[DATA SHOWN]
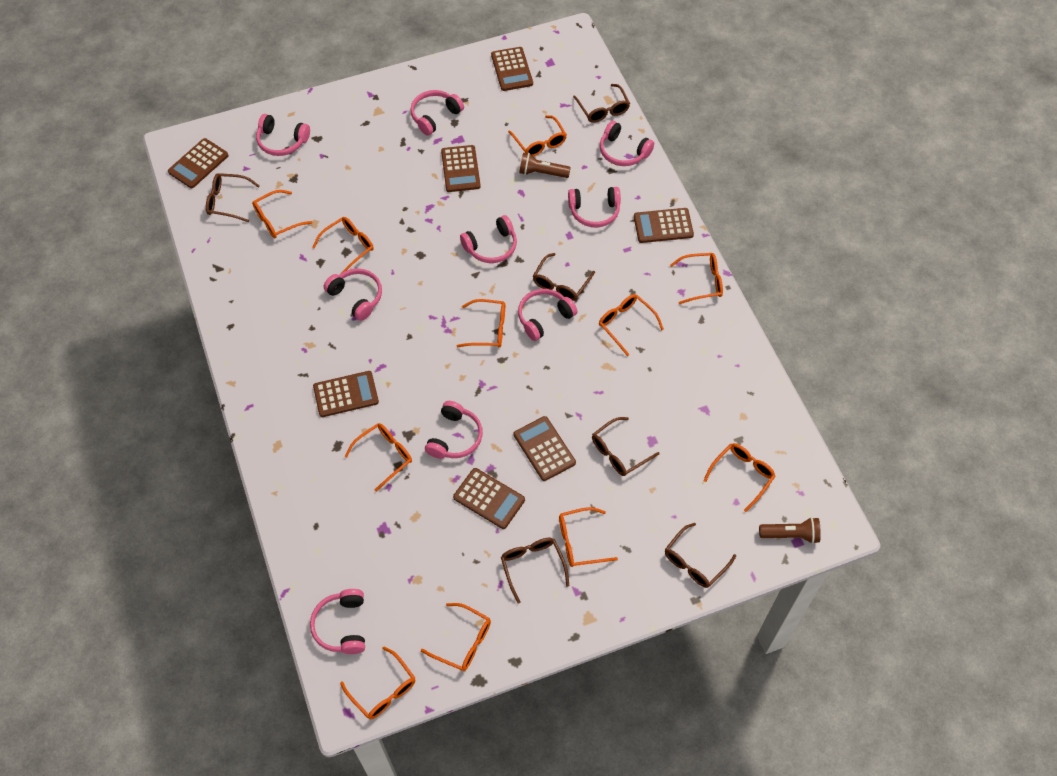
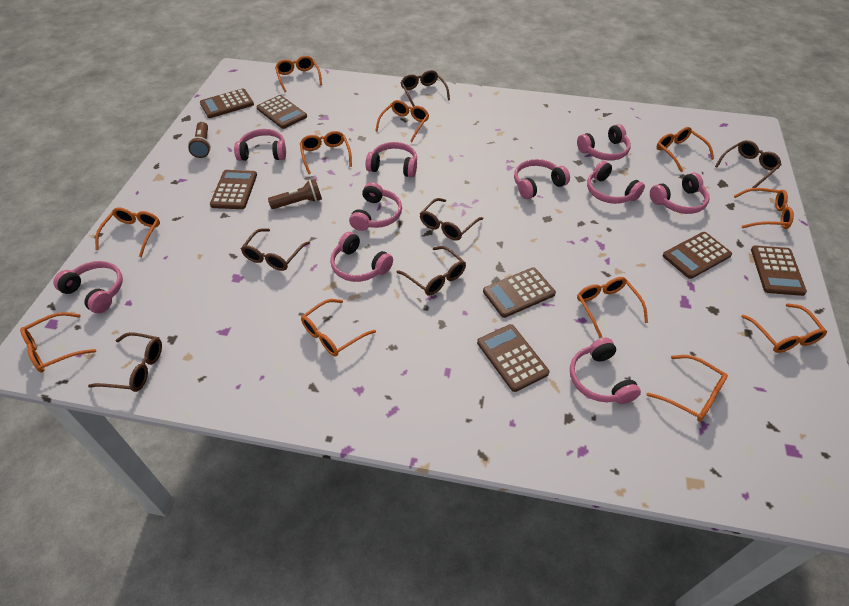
pink headphones: 9 -> 10

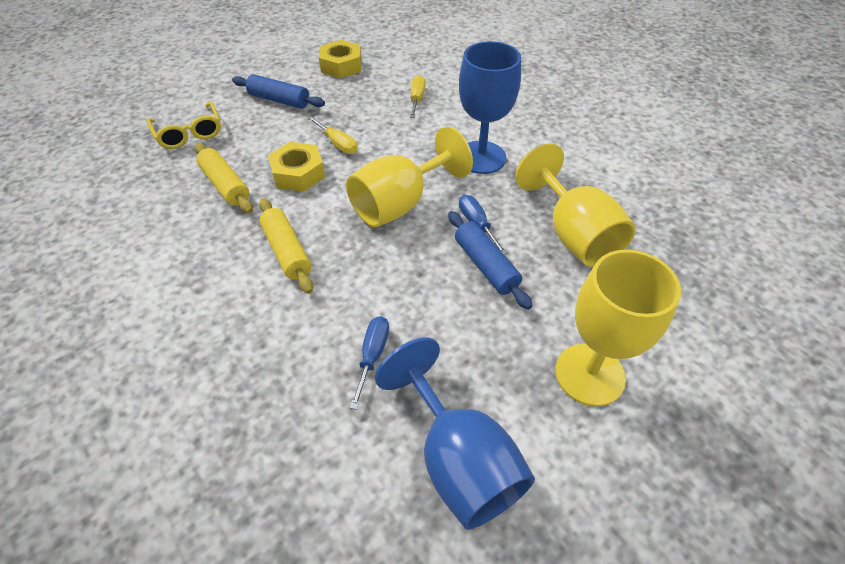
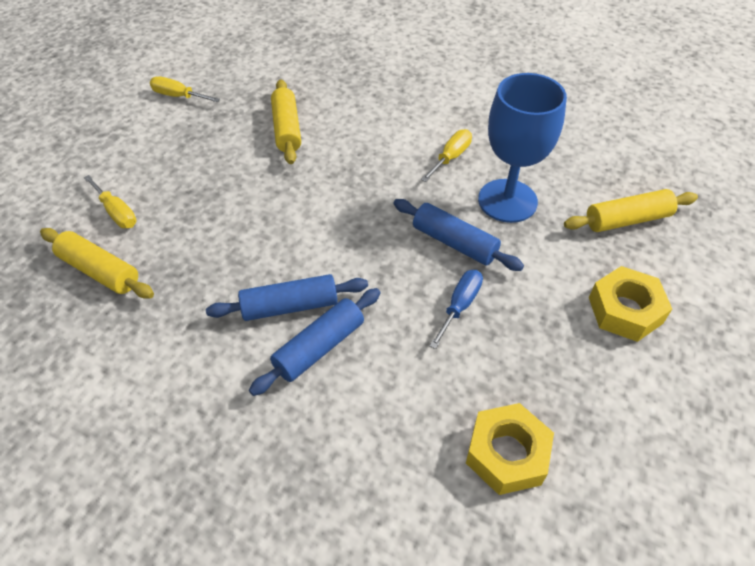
blue goblet: 2 -> 1
blue rolling pin: 2 -> 3
blue screwdriver: 2 -> 1
yellow glasses: 1 -> 0
yellow goblet: 3 -> 0
yellow rolling pin: 2 -> 3
yellow screwdriver: 2 -> 3

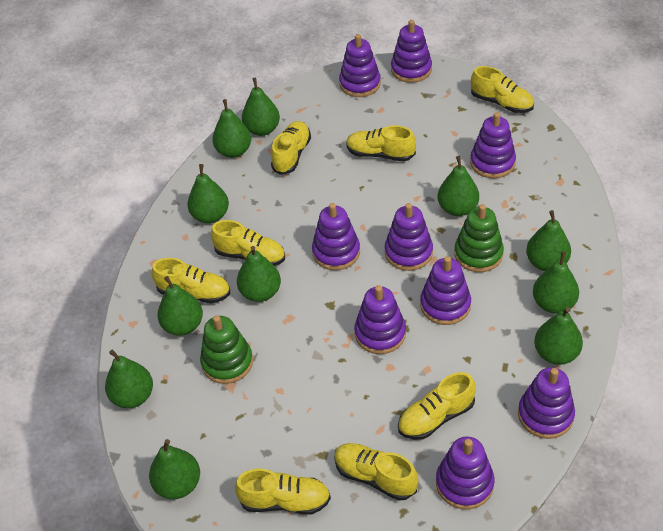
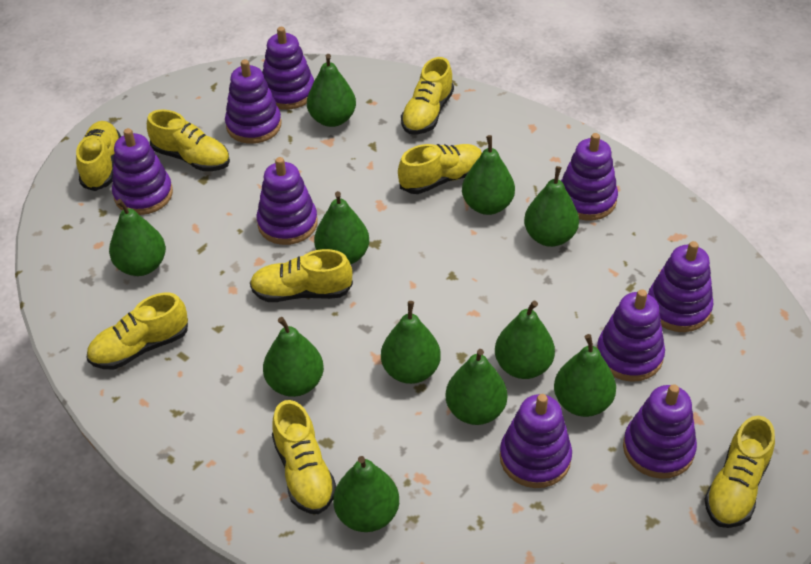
green stacking toy: 2 -> 0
[/DATA SHOWN]
*EXERCISE:* Filter the records for lines holding the string "rolling". Copy each one.

*TASK SOLUTION:*
blue rolling pin: 2 -> 3
yellow rolling pin: 2 -> 3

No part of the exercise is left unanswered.